> **Supplied records**
********

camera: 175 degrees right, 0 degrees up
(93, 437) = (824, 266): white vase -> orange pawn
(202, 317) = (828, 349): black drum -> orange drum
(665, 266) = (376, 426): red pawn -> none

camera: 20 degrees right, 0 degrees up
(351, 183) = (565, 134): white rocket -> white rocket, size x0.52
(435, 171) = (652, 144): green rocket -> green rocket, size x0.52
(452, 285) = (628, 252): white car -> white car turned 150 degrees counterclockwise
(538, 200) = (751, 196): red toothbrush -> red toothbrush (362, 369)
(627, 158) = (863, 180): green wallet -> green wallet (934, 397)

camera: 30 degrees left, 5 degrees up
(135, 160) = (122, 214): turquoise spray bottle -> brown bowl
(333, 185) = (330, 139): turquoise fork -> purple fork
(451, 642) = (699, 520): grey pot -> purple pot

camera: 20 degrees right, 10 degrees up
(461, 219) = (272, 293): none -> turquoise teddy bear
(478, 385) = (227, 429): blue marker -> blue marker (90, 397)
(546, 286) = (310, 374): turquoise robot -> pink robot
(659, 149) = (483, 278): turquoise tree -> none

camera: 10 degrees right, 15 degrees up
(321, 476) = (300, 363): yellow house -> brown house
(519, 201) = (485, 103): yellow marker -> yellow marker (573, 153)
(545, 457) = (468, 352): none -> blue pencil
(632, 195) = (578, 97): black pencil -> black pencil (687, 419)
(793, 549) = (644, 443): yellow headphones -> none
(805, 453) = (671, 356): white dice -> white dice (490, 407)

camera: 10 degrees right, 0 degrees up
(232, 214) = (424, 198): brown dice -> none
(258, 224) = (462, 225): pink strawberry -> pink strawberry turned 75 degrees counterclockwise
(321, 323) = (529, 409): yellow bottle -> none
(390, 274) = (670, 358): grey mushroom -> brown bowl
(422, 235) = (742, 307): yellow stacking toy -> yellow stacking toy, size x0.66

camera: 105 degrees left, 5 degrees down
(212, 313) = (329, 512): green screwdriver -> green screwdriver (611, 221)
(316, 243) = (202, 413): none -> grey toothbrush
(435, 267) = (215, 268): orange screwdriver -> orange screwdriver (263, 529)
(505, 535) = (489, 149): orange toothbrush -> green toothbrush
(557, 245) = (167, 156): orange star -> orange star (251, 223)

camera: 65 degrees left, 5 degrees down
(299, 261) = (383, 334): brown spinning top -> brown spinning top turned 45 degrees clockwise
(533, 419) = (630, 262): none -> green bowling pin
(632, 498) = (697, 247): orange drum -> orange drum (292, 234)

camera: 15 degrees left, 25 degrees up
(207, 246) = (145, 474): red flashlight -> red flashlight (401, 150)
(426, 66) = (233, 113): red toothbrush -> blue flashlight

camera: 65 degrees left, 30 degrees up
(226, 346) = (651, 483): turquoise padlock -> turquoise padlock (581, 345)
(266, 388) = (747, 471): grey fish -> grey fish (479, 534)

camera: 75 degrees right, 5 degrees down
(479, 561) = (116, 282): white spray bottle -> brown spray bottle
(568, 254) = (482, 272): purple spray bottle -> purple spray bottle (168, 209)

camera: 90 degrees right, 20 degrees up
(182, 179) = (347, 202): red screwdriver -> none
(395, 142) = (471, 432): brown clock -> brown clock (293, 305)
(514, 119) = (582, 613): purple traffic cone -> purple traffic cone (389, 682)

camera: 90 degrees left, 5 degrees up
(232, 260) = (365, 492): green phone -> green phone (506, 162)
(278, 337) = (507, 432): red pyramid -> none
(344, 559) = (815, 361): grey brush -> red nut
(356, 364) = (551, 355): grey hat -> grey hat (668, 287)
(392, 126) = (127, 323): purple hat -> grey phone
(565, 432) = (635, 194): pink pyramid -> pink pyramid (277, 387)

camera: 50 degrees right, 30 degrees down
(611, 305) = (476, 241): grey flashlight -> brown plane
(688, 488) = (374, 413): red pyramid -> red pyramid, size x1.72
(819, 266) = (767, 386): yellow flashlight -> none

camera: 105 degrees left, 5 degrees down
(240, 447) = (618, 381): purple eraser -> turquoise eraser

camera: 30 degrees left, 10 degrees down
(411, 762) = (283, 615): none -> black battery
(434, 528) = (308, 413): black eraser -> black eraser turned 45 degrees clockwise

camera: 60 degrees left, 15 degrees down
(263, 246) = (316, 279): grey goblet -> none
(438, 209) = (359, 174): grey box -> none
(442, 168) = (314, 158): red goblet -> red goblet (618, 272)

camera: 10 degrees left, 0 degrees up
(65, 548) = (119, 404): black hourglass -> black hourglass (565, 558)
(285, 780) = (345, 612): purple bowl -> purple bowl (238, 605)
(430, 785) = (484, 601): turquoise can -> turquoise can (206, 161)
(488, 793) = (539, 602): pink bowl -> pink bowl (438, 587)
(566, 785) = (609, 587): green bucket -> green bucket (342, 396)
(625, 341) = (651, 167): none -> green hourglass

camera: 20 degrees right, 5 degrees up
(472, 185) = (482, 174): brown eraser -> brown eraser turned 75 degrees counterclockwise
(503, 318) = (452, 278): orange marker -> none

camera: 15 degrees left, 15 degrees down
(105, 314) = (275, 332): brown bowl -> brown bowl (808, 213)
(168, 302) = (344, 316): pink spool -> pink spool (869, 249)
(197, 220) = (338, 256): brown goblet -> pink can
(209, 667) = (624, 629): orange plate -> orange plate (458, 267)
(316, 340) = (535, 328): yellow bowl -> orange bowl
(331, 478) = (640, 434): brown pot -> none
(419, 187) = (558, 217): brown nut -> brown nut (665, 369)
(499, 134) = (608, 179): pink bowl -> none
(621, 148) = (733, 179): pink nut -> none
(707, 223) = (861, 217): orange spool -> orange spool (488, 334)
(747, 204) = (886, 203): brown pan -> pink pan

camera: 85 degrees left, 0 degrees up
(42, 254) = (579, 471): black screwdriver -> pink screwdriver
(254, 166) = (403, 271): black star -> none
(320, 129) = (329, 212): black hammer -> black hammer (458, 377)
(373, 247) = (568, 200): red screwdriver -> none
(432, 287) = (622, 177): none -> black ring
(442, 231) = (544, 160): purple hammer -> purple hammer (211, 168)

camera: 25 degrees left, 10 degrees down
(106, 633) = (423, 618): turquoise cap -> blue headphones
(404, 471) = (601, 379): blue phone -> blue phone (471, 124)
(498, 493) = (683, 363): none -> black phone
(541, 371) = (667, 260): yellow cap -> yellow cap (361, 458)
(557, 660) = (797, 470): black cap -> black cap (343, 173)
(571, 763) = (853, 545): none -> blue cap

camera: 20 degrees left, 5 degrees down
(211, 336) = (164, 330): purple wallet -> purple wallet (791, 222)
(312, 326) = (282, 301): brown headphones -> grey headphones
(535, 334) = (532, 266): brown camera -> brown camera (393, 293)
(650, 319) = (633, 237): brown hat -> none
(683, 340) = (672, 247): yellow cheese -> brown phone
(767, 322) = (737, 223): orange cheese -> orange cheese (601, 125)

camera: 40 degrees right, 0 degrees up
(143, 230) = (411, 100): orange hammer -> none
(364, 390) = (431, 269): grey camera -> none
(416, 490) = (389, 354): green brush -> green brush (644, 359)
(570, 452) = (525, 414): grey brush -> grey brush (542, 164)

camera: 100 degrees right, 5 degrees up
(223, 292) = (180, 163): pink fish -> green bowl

********

> **Task brief**
Taking the lines above, repeat exactly those from the line that contains "(321, 323) = (529, 409): yellow" through the line that contains "(316, 243) = (202, 413): none", and both of those lines as well. Include nothing else.

> **Task result**
(321, 323) = (529, 409): yellow bottle -> none
(390, 274) = (670, 358): grey mushroom -> brown bowl
(422, 235) = (742, 307): yellow stacking toy -> yellow stacking toy, size x0.66

camera: 105 degrees left, 5 degrees down
(212, 313) = (329, 512): green screwdriver -> green screwdriver (611, 221)
(316, 243) = (202, 413): none -> grey toothbrush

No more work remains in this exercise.